--- AVAILABLE DATA Enclosed Below ---

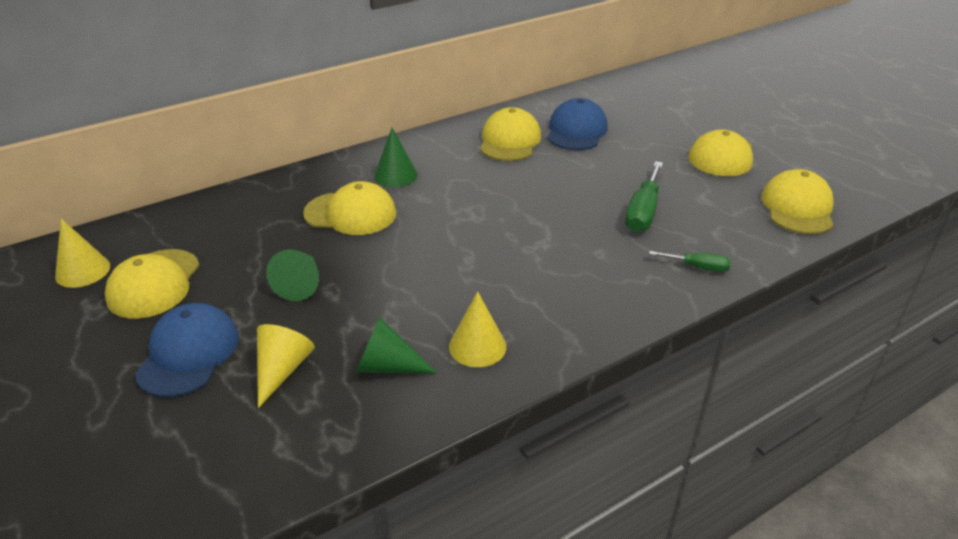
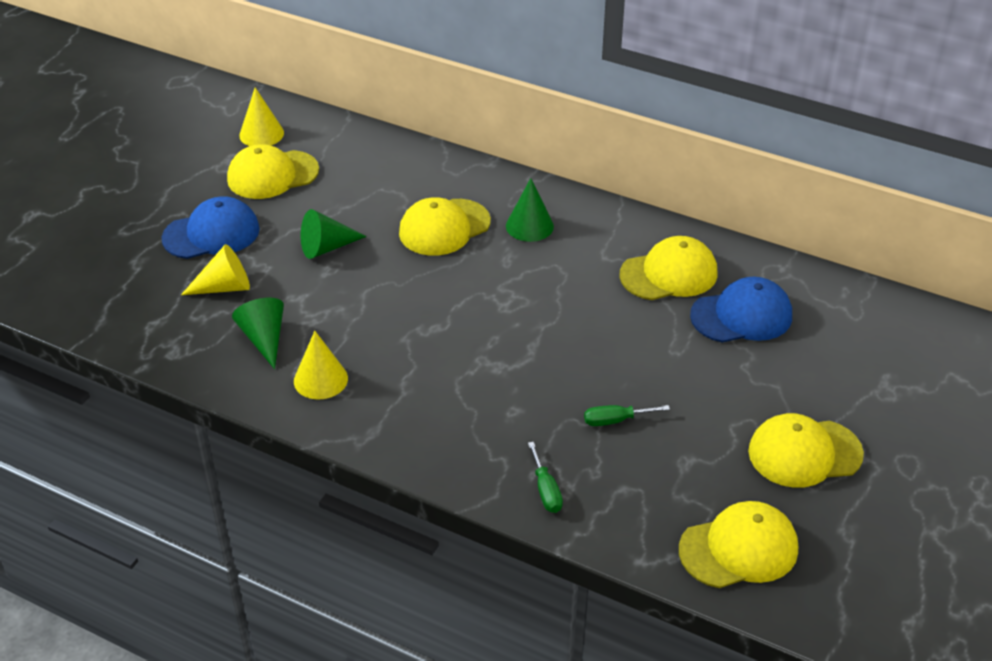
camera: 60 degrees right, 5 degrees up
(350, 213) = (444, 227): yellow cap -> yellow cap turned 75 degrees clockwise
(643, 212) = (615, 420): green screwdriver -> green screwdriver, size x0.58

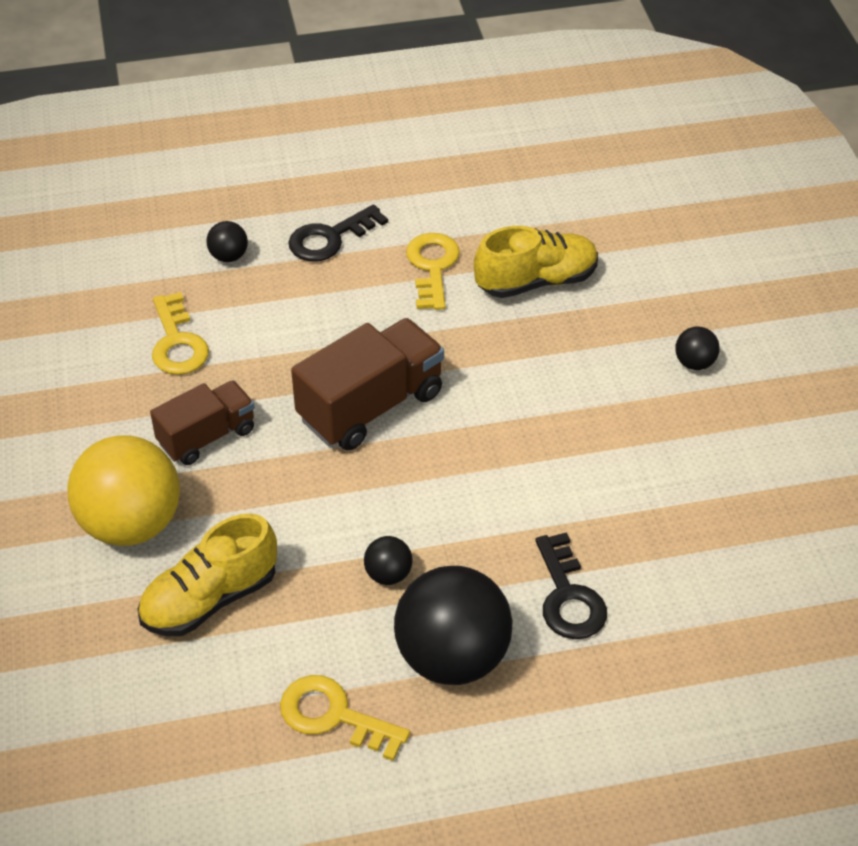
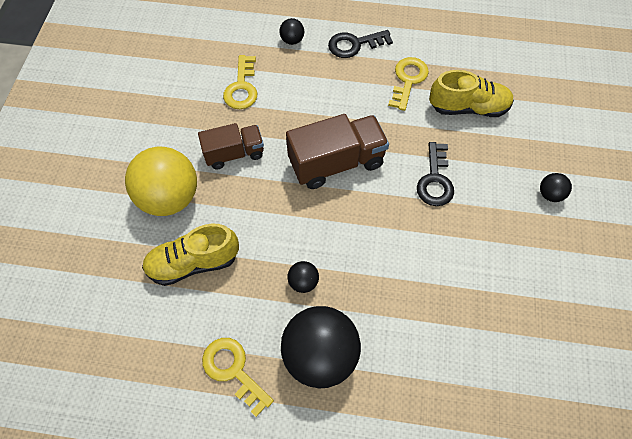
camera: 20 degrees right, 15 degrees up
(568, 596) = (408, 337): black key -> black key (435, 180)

--- End of Enclosed AVAILABLE DATA ---

REQUIRED WORK: Repeat each line of the records exactly, dropping the pictures.

ANSWER:
camera: 60 degrees right, 5 degrees up
(350, 213) = (444, 227): yellow cap -> yellow cap turned 75 degrees clockwise
(643, 212) = (615, 420): green screwdriver -> green screwdriver, size x0.58

camera: 20 degrees right, 15 degrees up
(568, 596) = (408, 337): black key -> black key (435, 180)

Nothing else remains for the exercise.